▶ [Task] Look through the listing underneath for "grey", and copy every line that has it.

▶ [Data excerpt]
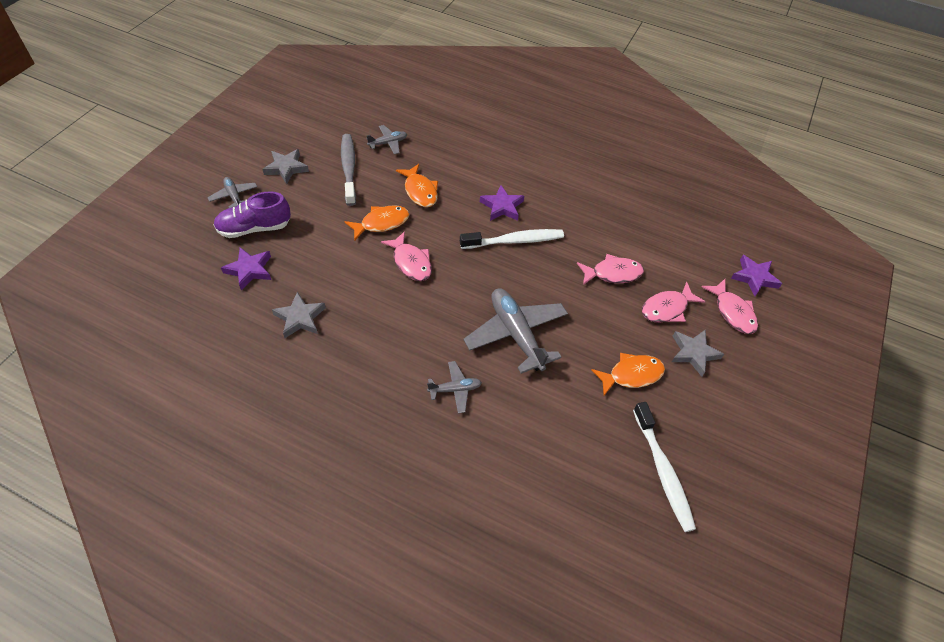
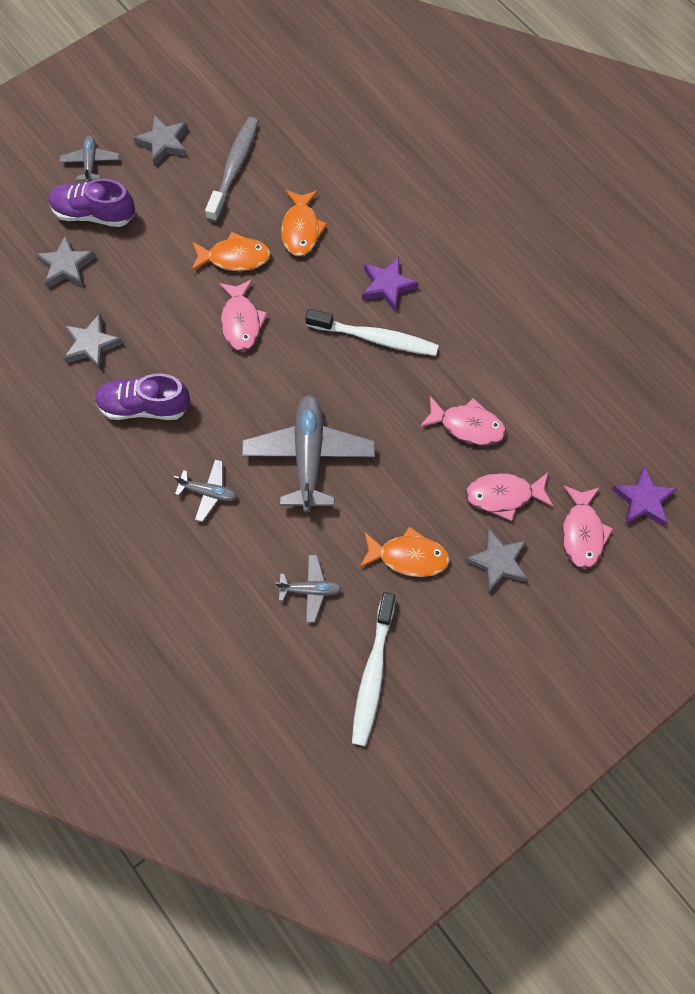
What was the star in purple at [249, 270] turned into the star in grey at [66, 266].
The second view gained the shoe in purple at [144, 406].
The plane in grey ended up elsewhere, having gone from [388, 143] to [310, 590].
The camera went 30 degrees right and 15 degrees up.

▶ [Exercise solution]
What was the star in purple at [249, 270] turned into the star in grey at [66, 266].
The plane in grey ended up elsewhere, having gone from [388, 143] to [310, 590].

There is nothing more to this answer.